What to do.
Reproduce the lines from the one holding "R9: 1.2k (AOUT, OSC) -> 910 (AOUT, OSC)" to the end of the entries. Include both ends and change nothing.

*** Material provided Section Begins ***

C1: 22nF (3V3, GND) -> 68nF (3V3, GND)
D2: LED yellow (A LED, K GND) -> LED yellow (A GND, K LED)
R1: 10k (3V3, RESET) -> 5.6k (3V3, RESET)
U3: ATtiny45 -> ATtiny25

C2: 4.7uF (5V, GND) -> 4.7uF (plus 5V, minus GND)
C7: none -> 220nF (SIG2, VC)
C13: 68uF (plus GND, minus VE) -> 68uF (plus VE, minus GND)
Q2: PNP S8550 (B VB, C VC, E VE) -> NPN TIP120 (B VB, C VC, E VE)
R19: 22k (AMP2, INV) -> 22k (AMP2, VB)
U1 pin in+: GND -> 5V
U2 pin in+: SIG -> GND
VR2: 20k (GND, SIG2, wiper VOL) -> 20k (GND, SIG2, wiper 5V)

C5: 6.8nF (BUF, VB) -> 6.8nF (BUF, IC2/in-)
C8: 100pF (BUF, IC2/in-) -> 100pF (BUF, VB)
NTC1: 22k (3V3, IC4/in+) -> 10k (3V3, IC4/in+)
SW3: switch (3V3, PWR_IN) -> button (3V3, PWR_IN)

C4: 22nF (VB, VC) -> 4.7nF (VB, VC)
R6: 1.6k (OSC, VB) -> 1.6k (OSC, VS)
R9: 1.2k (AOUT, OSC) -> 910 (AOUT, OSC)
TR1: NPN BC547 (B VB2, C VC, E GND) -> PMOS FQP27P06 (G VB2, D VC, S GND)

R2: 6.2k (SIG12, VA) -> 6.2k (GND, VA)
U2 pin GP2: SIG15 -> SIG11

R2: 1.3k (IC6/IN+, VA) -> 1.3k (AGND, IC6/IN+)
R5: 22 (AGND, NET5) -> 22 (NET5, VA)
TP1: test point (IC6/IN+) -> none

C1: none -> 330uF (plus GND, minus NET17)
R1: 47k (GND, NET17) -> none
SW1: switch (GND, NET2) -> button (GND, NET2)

*** Material provided Section Ends ***

Reply to the exercise.
R9: 1.2k (AOUT, OSC) -> 910 (AOUT, OSC)
TR1: NPN BC547 (B VB2, C VC, E GND) -> PMOS FQP27P06 (G VB2, D VC, S GND)

R2: 6.2k (SIG12, VA) -> 6.2k (GND, VA)
U2 pin GP2: SIG15 -> SIG11

R2: 1.3k (IC6/IN+, VA) -> 1.3k (AGND, IC6/IN+)
R5: 22 (AGND, NET5) -> 22 (NET5, VA)
TP1: test point (IC6/IN+) -> none

C1: none -> 330uF (plus GND, minus NET17)
R1: 47k (GND, NET17) -> none
SW1: switch (GND, NET2) -> button (GND, NET2)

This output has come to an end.